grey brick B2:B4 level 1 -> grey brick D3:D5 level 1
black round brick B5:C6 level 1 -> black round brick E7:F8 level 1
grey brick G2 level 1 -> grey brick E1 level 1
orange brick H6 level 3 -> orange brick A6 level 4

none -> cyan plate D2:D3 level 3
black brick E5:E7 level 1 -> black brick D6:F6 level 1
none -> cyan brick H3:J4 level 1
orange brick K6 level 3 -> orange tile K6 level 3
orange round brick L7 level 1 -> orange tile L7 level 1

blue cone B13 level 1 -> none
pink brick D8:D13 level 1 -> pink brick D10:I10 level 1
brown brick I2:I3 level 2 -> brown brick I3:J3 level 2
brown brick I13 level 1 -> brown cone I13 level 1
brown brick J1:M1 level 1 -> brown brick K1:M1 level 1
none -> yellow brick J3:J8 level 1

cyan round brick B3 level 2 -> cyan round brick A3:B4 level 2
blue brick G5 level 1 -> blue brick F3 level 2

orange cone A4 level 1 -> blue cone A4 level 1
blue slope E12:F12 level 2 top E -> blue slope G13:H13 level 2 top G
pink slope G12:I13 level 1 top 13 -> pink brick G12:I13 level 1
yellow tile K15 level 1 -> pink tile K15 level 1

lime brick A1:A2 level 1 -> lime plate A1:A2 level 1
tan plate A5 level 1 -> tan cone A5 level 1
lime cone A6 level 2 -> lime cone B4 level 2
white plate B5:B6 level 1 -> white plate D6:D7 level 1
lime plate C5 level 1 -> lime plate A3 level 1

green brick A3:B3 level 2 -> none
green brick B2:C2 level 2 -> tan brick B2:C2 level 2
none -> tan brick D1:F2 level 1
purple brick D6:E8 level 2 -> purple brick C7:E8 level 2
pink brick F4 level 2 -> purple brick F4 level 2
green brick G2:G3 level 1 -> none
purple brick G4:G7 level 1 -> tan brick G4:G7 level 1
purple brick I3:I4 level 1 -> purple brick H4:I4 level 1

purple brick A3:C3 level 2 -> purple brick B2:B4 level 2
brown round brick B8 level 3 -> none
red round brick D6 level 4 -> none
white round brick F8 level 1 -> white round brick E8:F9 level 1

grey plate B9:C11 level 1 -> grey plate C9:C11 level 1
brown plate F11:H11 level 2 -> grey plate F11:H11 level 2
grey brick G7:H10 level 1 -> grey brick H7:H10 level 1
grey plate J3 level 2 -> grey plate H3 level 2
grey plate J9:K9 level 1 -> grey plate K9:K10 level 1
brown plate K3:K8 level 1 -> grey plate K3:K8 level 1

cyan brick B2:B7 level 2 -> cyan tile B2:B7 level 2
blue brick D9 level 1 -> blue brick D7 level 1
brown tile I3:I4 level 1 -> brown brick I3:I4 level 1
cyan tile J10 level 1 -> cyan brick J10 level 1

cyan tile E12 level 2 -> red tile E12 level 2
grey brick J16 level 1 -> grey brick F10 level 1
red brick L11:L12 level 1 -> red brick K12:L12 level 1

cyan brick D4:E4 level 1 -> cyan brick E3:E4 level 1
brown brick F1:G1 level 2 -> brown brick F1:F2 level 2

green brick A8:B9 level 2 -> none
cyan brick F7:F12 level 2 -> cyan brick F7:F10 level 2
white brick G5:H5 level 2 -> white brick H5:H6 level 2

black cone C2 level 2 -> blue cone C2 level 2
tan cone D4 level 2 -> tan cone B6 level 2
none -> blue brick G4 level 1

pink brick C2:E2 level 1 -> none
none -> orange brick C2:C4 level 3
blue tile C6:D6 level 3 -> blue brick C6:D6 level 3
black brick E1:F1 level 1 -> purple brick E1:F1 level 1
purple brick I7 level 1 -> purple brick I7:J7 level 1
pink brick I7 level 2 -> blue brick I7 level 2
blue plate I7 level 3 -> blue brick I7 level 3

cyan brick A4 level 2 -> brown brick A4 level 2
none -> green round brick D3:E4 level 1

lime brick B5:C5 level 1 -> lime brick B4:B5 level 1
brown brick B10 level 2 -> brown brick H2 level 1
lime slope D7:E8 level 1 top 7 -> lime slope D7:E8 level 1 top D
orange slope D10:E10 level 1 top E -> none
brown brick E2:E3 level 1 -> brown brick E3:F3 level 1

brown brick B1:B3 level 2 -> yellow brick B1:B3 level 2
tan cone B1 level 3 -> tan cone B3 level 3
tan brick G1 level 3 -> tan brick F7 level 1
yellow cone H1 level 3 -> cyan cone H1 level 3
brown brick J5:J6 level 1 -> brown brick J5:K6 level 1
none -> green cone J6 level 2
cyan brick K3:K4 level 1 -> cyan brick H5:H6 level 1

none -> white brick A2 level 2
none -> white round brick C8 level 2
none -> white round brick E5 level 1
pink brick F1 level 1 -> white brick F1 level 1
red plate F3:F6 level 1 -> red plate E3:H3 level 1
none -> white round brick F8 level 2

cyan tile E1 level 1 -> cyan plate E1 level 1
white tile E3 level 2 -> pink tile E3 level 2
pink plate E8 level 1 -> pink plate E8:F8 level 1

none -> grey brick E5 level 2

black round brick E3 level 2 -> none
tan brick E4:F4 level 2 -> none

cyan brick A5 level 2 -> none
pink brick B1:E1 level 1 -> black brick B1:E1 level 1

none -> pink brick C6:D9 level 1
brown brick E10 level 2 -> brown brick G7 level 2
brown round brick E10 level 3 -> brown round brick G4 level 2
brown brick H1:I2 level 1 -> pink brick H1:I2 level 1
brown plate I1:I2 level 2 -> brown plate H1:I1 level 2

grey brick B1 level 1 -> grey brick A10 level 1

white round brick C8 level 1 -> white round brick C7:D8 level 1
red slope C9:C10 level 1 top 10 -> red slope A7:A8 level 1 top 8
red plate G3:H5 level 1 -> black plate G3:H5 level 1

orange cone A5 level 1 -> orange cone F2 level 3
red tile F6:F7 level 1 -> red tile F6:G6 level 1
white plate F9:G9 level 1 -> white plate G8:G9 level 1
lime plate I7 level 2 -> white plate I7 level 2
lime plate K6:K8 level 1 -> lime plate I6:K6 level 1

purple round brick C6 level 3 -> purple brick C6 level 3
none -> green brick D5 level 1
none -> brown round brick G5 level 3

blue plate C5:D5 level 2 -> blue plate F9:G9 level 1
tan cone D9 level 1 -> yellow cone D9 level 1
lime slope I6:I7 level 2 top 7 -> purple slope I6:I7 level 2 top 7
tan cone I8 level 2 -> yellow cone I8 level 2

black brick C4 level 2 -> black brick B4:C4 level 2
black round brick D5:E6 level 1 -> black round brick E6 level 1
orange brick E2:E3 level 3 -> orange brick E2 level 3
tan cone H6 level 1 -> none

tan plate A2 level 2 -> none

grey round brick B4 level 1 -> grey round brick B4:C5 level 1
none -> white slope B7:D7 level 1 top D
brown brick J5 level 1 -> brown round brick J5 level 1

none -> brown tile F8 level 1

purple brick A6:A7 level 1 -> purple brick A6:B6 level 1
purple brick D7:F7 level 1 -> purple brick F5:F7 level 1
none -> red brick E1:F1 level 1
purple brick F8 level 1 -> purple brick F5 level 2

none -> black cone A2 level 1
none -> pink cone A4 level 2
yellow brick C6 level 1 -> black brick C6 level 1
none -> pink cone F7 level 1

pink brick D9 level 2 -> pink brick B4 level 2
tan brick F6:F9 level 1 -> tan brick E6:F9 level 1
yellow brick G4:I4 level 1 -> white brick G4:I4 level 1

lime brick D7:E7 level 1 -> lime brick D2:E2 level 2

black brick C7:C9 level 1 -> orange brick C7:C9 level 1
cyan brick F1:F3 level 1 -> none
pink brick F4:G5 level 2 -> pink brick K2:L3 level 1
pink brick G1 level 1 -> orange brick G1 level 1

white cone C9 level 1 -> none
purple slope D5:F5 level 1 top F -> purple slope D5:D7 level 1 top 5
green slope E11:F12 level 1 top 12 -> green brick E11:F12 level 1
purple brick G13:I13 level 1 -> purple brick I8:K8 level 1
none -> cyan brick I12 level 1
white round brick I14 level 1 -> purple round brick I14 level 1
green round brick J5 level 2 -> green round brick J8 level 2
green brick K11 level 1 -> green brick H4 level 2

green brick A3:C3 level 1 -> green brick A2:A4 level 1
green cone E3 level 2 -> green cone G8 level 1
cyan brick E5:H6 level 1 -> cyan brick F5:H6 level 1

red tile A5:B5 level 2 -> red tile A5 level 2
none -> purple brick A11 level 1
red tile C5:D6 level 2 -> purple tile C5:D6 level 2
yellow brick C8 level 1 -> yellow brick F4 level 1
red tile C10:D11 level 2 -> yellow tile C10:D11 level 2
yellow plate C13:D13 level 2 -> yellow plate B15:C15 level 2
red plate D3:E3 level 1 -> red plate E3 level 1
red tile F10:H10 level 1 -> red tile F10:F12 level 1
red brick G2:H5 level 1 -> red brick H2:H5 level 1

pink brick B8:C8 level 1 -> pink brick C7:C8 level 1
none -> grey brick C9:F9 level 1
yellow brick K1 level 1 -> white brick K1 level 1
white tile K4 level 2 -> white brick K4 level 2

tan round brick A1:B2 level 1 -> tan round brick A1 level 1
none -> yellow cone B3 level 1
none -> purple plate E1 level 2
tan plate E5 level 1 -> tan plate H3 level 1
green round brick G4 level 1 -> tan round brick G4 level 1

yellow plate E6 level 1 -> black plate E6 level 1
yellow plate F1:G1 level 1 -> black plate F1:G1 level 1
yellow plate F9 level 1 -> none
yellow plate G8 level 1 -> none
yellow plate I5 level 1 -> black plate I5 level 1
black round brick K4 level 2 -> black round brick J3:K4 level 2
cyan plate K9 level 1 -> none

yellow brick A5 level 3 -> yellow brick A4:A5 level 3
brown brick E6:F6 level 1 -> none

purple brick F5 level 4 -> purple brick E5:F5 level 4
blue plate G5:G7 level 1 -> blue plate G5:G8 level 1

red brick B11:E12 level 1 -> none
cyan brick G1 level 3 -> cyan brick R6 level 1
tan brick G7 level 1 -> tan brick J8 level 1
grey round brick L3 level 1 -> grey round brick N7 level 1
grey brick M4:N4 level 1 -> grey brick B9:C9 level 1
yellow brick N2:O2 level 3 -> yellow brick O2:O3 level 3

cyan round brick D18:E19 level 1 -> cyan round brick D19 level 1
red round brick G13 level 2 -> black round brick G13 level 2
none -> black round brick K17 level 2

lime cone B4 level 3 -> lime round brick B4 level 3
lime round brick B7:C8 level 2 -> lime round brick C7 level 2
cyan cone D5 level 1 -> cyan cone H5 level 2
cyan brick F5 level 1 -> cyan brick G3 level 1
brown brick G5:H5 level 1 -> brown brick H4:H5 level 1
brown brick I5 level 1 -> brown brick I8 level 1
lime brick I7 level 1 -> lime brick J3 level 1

- _Description of the task_:
Return, exactly, the lines from the first line of the records above to the line containing "blue slope E12:F12", both included.

- _Result below_:
grey brick B2:B4 level 1 -> grey brick D3:D5 level 1
black round brick B5:C6 level 1 -> black round brick E7:F8 level 1
grey brick G2 level 1 -> grey brick E1 level 1
orange brick H6 level 3 -> orange brick A6 level 4

none -> cyan plate D2:D3 level 3
black brick E5:E7 level 1 -> black brick D6:F6 level 1
none -> cyan brick H3:J4 level 1
orange brick K6 level 3 -> orange tile K6 level 3
orange round brick L7 level 1 -> orange tile L7 level 1

blue cone B13 level 1 -> none
pink brick D8:D13 level 1 -> pink brick D10:I10 level 1
brown brick I2:I3 level 2 -> brown brick I3:J3 level 2
brown brick I13 level 1 -> brown cone I13 level 1
brown brick J1:M1 level 1 -> brown brick K1:M1 level 1
none -> yellow brick J3:J8 level 1

cyan round brick B3 level 2 -> cyan round brick A3:B4 level 2
blue brick G5 level 1 -> blue brick F3 level 2

orange cone A4 level 1 -> blue cone A4 level 1
blue slope E12:F12 level 2 top E -> blue slope G13:H13 level 2 top G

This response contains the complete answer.